### [Work instructions]
Pick out each line of the material below that contains the string "instrumentName" and copy those lines in full.

(Items from a data source)
+ + + + +
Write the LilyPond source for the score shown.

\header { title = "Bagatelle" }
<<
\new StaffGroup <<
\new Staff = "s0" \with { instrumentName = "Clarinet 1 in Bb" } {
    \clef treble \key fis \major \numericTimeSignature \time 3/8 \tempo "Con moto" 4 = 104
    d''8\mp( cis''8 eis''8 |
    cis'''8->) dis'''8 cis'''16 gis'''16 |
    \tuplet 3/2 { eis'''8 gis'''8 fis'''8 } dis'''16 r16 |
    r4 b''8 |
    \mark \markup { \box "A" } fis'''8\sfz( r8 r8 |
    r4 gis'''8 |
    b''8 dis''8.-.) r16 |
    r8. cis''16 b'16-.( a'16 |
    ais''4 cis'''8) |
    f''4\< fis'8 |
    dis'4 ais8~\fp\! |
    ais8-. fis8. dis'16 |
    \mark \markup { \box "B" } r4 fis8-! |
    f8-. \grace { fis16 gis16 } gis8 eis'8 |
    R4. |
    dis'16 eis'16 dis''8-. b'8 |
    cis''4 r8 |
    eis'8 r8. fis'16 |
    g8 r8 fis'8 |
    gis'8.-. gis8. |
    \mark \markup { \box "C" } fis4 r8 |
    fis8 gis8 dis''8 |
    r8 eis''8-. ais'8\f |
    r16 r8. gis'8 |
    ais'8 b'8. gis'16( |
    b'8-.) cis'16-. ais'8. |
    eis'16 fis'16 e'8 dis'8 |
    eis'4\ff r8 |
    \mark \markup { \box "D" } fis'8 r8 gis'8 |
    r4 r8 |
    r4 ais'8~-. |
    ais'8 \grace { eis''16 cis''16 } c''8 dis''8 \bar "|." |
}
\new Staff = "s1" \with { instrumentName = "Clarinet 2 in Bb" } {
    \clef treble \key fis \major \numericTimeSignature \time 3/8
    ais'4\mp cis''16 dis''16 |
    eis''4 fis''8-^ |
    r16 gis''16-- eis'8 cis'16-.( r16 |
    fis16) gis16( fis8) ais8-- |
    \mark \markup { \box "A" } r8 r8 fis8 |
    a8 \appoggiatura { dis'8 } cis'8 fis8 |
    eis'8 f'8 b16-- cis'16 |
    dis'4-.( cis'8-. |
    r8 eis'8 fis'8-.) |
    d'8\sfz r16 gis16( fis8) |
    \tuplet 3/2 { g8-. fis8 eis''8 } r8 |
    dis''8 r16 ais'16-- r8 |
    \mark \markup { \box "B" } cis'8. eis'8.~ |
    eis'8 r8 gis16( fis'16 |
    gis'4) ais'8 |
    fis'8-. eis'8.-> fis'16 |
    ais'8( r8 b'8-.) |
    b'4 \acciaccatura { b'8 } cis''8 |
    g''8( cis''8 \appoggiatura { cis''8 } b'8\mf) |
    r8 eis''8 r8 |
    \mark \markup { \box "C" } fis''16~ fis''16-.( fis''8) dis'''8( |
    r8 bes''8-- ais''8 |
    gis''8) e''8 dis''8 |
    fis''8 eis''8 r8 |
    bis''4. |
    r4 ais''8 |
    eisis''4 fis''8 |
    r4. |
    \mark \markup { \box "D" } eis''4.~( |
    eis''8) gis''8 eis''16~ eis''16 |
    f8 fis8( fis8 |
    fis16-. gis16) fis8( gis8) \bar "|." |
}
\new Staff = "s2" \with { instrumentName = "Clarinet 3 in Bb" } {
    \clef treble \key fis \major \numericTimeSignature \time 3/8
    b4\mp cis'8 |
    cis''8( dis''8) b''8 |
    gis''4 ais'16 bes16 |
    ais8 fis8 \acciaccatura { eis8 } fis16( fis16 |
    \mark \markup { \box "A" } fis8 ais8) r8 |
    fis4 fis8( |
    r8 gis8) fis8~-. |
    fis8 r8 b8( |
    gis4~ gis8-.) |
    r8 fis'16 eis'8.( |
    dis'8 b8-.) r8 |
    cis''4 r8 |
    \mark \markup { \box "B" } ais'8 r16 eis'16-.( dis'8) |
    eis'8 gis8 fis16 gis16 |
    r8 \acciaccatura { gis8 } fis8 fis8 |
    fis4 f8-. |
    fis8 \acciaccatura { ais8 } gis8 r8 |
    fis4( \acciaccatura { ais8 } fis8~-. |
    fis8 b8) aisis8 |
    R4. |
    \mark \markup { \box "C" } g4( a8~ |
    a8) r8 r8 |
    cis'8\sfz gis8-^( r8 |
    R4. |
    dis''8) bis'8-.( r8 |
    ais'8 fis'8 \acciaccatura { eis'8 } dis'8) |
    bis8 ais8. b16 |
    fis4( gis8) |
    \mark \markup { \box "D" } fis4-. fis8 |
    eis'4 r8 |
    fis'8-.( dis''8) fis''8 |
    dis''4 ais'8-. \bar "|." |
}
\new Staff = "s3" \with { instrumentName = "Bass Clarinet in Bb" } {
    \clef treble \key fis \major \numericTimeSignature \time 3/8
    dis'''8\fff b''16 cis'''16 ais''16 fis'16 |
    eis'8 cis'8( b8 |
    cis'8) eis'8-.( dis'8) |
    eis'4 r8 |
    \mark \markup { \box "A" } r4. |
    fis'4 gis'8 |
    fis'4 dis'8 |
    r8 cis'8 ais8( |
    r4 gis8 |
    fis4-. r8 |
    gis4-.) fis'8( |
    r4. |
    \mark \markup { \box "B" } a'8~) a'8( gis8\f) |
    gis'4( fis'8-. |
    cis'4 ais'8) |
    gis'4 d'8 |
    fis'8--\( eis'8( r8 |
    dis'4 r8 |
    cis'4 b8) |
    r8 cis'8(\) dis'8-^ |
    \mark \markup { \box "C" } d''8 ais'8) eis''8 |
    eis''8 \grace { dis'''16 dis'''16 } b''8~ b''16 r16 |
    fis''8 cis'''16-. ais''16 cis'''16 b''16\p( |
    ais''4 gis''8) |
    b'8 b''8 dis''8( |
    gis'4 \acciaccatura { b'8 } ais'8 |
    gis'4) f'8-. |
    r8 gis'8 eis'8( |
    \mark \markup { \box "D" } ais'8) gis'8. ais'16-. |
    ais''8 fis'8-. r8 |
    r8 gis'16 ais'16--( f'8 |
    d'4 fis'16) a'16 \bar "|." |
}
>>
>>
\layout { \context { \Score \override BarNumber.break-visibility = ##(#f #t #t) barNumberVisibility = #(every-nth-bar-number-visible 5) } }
+ + + + +
### [Response below]
\new Staff = "s0" \with { instrumentName = "Clarinet 1 in Bb" } {
\new Staff = "s1" \with { instrumentName = "Clarinet 2 in Bb" } {
\new Staff = "s2" \with { instrumentName = "Clarinet 3 in Bb" } {
\new Staff = "s3" \with { instrumentName = "Bass Clarinet in Bb" } {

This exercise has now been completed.